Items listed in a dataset
========

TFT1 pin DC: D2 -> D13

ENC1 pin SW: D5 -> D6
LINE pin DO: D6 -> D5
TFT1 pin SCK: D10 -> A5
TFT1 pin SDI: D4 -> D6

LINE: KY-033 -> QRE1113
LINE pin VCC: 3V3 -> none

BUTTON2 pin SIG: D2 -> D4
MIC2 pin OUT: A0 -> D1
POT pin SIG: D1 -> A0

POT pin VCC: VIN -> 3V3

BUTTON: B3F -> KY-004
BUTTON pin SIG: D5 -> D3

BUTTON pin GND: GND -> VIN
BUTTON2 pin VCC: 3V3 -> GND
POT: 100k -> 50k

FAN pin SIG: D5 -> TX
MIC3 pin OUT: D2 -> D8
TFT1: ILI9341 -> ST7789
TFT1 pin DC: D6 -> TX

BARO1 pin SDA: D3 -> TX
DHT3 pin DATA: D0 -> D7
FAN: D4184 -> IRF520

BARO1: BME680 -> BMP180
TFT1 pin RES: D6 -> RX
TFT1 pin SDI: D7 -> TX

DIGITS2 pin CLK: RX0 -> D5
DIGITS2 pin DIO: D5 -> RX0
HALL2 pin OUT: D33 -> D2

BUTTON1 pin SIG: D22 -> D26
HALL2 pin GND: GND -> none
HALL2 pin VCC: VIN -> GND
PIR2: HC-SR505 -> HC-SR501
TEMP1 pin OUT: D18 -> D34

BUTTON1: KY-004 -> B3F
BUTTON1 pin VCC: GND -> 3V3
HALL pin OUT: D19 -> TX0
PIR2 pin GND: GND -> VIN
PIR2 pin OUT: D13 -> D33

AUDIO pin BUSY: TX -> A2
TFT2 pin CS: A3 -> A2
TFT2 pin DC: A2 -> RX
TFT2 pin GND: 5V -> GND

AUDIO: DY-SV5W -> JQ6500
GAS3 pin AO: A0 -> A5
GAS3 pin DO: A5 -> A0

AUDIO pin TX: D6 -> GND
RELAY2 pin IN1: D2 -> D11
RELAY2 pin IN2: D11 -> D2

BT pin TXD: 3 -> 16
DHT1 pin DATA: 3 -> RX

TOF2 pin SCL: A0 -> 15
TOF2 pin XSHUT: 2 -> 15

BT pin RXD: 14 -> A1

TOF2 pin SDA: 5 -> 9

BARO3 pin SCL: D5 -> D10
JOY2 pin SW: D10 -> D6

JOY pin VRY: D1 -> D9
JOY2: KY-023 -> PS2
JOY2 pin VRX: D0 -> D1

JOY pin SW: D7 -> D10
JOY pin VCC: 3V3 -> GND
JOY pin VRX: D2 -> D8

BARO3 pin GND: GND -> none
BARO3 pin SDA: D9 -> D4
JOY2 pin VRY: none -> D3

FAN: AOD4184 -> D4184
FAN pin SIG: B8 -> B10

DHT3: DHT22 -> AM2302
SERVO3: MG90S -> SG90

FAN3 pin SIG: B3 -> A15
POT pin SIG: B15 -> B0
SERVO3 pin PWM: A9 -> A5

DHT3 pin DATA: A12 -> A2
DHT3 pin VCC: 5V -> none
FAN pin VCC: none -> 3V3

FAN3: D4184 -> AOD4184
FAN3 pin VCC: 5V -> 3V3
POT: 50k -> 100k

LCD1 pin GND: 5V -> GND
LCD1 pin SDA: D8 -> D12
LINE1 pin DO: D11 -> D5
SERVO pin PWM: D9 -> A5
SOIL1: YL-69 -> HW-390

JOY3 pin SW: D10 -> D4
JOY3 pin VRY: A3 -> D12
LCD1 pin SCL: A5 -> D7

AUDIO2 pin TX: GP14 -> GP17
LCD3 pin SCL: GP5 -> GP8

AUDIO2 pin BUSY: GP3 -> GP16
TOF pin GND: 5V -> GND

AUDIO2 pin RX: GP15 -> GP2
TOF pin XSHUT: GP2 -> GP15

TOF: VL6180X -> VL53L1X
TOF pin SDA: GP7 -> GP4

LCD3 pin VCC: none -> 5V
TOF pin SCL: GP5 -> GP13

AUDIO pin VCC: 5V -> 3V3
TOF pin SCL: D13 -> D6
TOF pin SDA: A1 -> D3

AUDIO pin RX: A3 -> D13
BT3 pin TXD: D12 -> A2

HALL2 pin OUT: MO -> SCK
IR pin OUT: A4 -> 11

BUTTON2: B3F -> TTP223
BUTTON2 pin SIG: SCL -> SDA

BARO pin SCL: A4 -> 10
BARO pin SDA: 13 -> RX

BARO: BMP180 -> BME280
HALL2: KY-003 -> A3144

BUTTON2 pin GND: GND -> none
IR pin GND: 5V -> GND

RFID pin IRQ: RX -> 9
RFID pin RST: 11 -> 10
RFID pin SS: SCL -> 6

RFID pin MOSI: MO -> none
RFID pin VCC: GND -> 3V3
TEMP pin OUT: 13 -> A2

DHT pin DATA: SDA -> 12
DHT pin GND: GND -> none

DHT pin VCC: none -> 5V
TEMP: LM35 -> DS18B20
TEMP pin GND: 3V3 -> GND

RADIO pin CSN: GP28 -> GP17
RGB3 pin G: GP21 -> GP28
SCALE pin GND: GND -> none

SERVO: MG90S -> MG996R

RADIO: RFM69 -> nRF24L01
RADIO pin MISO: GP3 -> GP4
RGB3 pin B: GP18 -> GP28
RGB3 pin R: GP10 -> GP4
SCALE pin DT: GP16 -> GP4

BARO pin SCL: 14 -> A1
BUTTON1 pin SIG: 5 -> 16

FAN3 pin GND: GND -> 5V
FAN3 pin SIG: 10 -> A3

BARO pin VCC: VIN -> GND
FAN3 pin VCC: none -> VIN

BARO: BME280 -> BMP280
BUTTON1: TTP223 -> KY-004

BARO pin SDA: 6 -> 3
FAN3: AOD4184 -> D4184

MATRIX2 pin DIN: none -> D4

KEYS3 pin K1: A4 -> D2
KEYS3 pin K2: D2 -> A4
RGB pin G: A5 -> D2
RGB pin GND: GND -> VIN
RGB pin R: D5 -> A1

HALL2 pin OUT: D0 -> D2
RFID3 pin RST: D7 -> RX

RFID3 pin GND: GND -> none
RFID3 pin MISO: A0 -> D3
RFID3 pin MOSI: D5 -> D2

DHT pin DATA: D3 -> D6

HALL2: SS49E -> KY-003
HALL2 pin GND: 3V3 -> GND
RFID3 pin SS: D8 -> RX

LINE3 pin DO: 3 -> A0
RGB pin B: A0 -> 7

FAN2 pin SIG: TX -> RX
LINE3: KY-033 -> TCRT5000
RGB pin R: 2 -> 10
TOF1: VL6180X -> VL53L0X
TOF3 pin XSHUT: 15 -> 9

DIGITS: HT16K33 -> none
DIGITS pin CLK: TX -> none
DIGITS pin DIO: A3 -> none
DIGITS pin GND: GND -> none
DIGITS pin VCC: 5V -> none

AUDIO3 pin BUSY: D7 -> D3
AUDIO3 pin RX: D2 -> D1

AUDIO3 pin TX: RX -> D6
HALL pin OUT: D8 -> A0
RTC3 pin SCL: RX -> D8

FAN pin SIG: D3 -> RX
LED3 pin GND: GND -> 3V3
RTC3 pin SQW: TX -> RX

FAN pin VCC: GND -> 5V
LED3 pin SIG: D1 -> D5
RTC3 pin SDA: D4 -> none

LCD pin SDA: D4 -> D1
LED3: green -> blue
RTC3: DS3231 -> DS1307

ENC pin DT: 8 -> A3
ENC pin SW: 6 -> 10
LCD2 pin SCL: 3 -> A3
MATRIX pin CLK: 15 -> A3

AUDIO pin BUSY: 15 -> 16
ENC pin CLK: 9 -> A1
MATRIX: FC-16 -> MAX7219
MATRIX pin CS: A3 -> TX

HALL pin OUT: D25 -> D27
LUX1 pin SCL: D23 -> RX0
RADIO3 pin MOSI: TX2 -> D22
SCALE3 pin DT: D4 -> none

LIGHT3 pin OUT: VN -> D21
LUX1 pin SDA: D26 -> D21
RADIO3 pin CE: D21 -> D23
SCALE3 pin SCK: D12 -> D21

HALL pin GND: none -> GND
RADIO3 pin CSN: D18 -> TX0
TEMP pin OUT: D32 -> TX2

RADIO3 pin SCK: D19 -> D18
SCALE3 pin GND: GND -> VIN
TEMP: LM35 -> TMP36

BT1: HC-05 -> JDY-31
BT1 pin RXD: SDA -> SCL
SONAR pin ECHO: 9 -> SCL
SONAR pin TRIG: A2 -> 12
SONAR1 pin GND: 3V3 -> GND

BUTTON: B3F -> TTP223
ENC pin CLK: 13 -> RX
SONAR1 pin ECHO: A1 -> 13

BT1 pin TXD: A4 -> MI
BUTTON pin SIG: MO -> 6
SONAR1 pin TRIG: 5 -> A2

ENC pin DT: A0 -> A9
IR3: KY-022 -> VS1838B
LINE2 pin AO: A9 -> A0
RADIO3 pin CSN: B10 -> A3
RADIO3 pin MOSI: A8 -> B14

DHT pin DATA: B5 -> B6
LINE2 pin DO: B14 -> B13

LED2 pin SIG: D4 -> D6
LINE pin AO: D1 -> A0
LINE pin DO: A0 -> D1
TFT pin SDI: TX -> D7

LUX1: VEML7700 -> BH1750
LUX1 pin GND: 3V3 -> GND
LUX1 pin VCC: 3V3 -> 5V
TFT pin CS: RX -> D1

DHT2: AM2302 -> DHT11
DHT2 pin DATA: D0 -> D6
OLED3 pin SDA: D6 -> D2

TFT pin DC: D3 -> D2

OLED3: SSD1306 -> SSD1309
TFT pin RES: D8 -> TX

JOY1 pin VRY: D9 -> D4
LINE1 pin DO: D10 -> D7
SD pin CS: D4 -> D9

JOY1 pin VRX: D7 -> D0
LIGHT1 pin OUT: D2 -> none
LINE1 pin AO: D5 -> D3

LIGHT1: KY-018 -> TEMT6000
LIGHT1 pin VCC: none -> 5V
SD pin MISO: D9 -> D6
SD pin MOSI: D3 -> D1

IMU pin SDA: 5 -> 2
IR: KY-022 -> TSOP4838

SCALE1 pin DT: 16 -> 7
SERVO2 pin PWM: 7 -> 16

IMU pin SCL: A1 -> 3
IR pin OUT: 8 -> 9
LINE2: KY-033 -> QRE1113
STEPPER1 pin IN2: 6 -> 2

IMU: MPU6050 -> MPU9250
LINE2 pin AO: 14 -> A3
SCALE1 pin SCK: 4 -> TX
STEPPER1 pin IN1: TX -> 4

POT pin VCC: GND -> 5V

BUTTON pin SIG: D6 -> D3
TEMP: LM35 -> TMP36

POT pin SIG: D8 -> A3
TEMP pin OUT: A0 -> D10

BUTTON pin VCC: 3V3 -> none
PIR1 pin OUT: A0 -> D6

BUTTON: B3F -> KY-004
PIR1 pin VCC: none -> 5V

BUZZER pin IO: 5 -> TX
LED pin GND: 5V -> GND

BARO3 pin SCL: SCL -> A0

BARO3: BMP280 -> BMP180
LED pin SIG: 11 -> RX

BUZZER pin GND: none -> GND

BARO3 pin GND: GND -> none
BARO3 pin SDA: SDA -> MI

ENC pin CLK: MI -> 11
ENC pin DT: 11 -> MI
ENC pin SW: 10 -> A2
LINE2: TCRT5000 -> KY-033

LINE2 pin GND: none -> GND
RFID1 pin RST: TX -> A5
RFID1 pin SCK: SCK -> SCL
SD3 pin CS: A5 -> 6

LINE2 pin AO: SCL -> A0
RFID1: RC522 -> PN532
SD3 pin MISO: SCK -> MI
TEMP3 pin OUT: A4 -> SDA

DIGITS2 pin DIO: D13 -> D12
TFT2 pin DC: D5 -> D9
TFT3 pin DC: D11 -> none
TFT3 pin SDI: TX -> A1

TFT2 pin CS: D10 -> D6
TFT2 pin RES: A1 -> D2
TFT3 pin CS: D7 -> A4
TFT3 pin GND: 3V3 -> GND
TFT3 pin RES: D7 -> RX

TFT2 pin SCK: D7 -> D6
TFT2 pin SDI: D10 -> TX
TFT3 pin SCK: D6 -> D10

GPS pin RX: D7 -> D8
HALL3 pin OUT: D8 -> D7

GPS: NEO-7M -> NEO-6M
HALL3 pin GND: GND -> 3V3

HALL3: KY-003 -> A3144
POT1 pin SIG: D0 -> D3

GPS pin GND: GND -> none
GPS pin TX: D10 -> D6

========

→ Directions: Repeat the entries above verbatim, but only from the line that has "TOF pin SDA: A1 -> D3" down to the line that has "RFID pin IRQ: RX -> 9", inclusive.

→ Problem solution:
TOF pin SDA: A1 -> D3

AUDIO pin RX: A3 -> D13
BT3 pin TXD: D12 -> A2

HALL2 pin OUT: MO -> SCK
IR pin OUT: A4 -> 11

BUTTON2: B3F -> TTP223
BUTTON2 pin SIG: SCL -> SDA

BARO pin SCL: A4 -> 10
BARO pin SDA: 13 -> RX

BARO: BMP180 -> BME280
HALL2: KY-003 -> A3144

BUTTON2 pin GND: GND -> none
IR pin GND: 5V -> GND

RFID pin IRQ: RX -> 9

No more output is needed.